> Your objective: In the data below, the copy begins at the line containing "(85, 160) = (337, 562): orange" and runs through the last line; repeat those lines exactly, minus the pictures.
** Listed records follows **
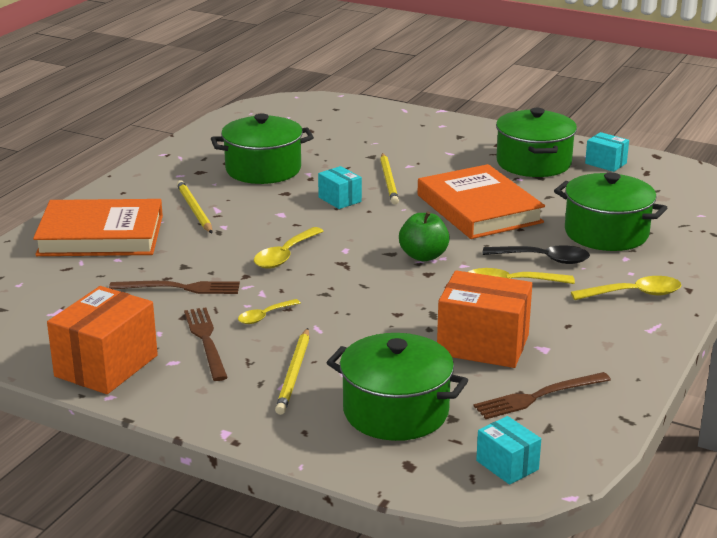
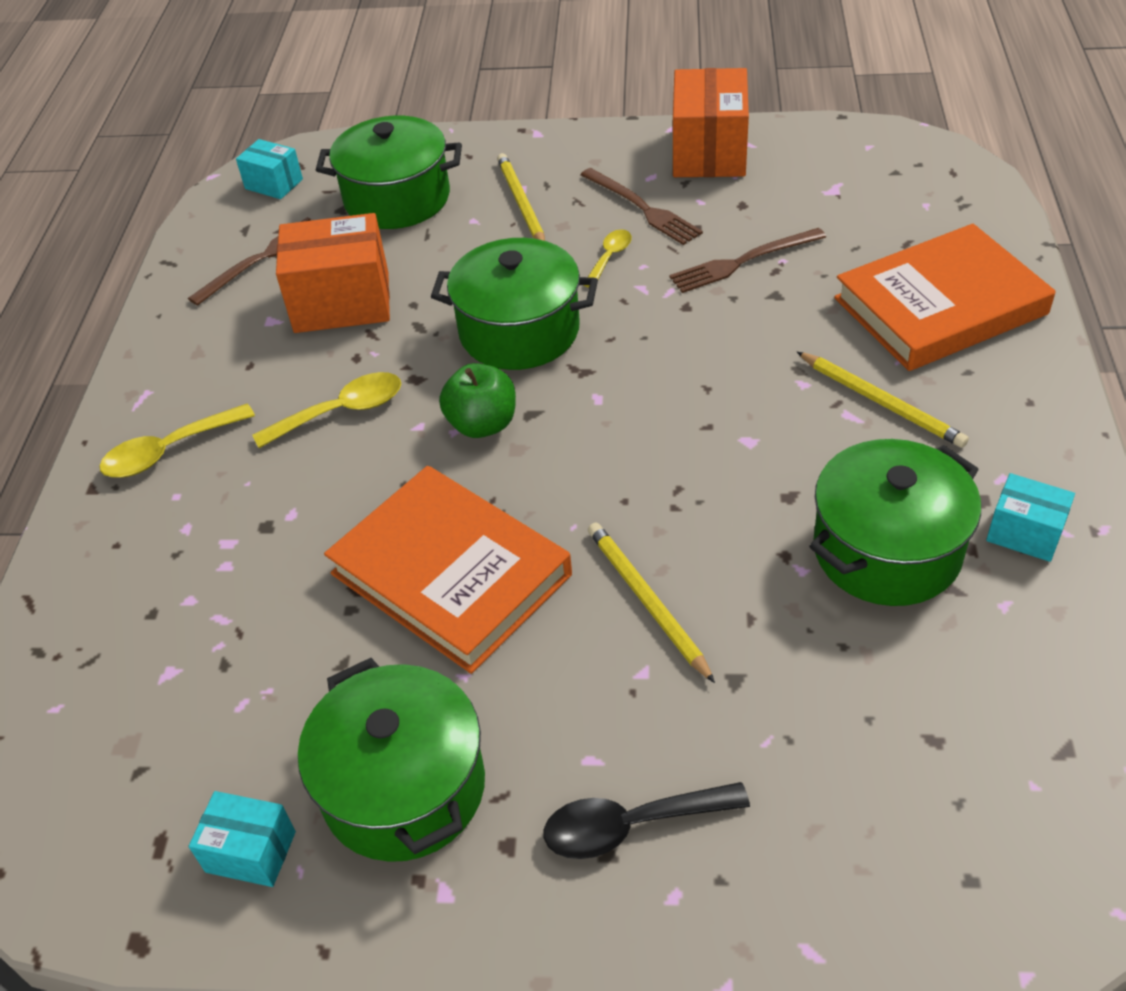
camera: 160 degrees right, 20 degrees up
(285, 255) = (668, 358): yellow spoon -> none
(339, 199) = (690, 512): turquoise box -> turquoise box (1024, 533)
(543, 259) = (309, 480): black spoon -> black spoon (631, 825)
(606, 233) = (222, 583): green pot -> green pot (519, 331)

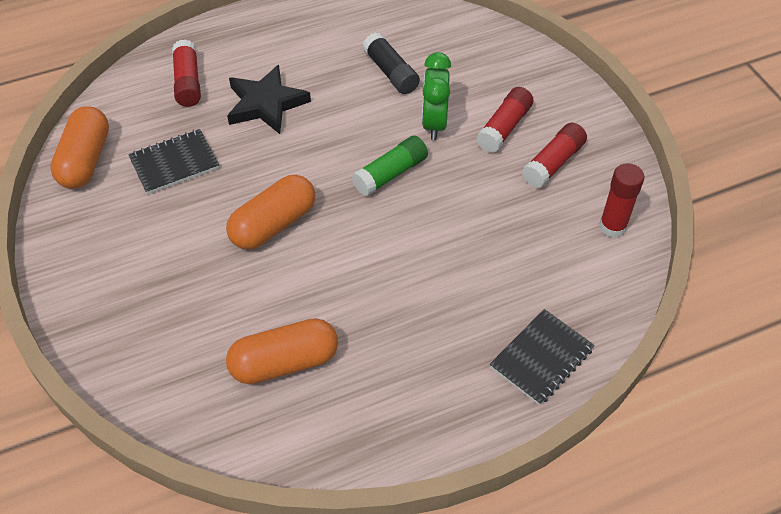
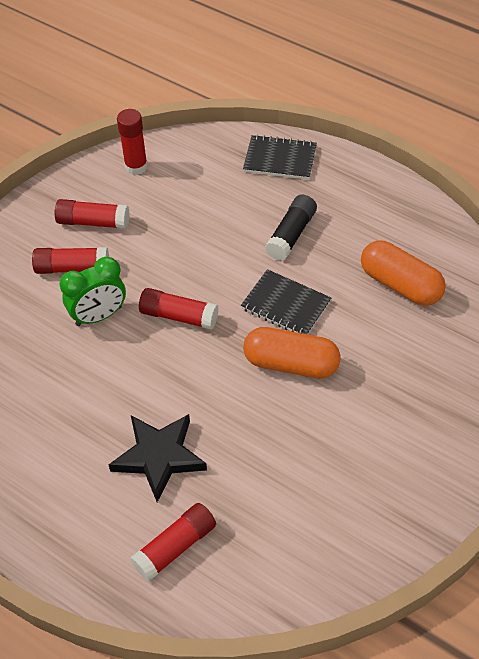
camera: 120 degrees left, 0 degrees up
(85, 160) = (337, 562): orange capsule -> none
(174, 163) = (284, 482): black notebook -> black notebook (286, 305)
(390, 174) = (178, 316): green glue stick -> red glue stick
(391, 72) = (51, 381): black glue stick -> black glue stick (291, 234)

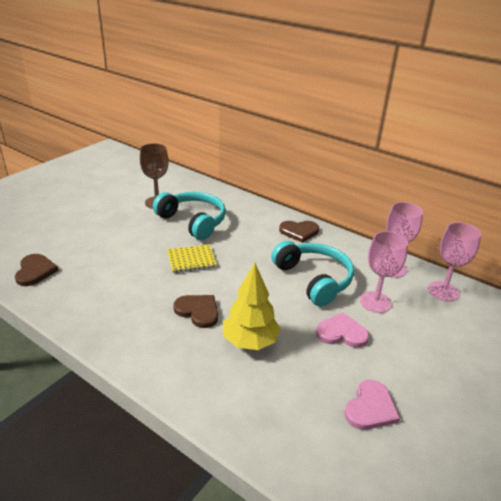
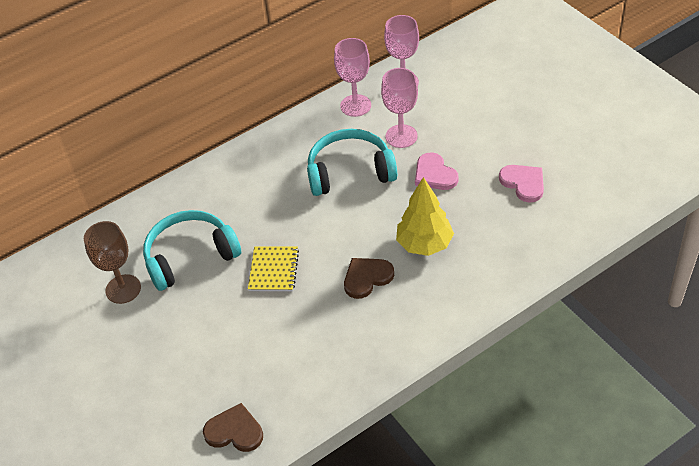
camera: 65 degrees left, 15 degrees up
(299, 232) = (258, 160): brown heart -> none
(341, 333) = (434, 174): pink heart -> pink heart turned 60 degrees counterclockwise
** End of Listed records **
> Answer to this problem:
(85, 160) = (337, 562): orange capsule -> none
(174, 163) = (284, 482): black notebook -> black notebook (286, 305)
(390, 174) = (178, 316): green glue stick -> red glue stick
(391, 72) = (51, 381): black glue stick -> black glue stick (291, 234)

camera: 65 degrees left, 15 degrees up
(299, 232) = (258, 160): brown heart -> none
(341, 333) = (434, 174): pink heart -> pink heart turned 60 degrees counterclockwise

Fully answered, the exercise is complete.